WORKING DATA:
......

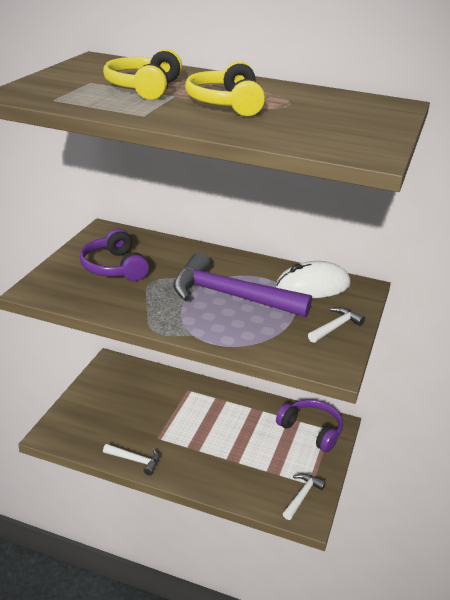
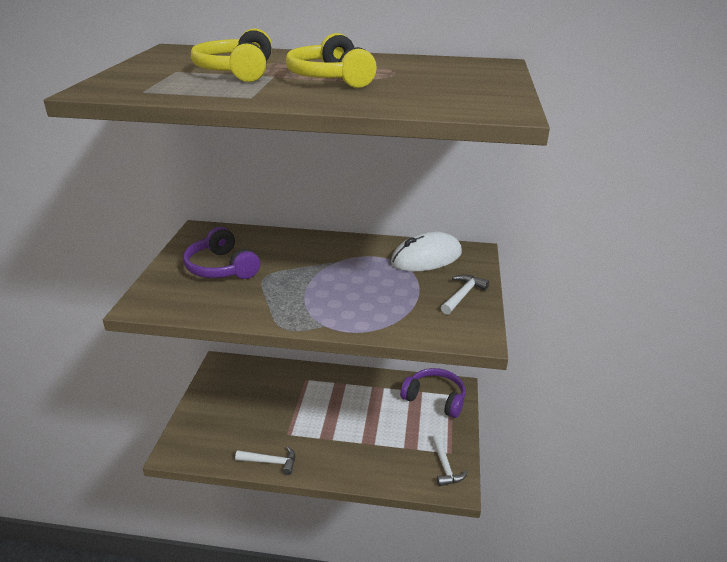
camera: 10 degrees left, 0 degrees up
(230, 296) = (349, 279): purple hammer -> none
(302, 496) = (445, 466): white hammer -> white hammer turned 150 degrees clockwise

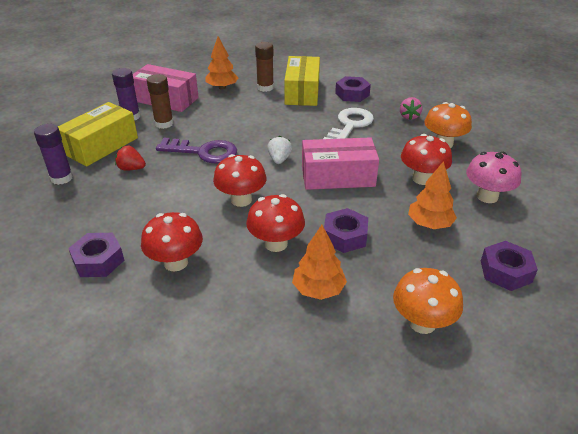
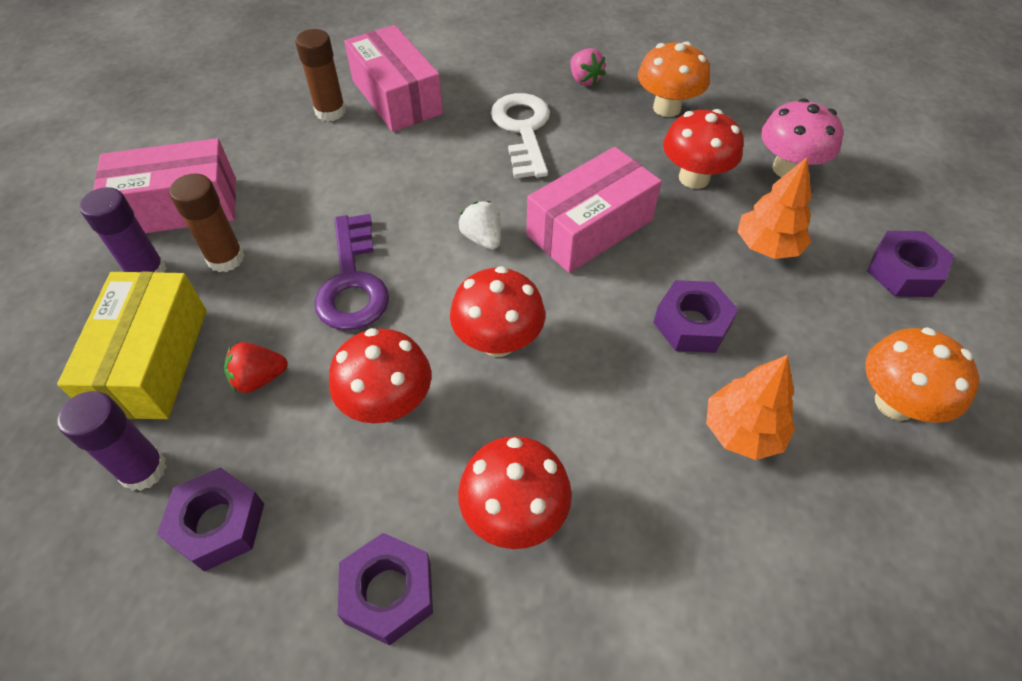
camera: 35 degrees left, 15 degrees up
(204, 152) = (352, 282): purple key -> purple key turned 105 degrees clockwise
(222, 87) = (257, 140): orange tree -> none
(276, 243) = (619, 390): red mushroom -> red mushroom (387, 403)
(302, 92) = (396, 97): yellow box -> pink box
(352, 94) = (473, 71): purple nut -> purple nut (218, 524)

......

TASK TO COMPLETE: Using the data above, copy each line that contains "left".

EXPECTED OUTPUT:
camera: 10 degrees left, 0 degrees up
camera: 35 degrees left, 15 degrees up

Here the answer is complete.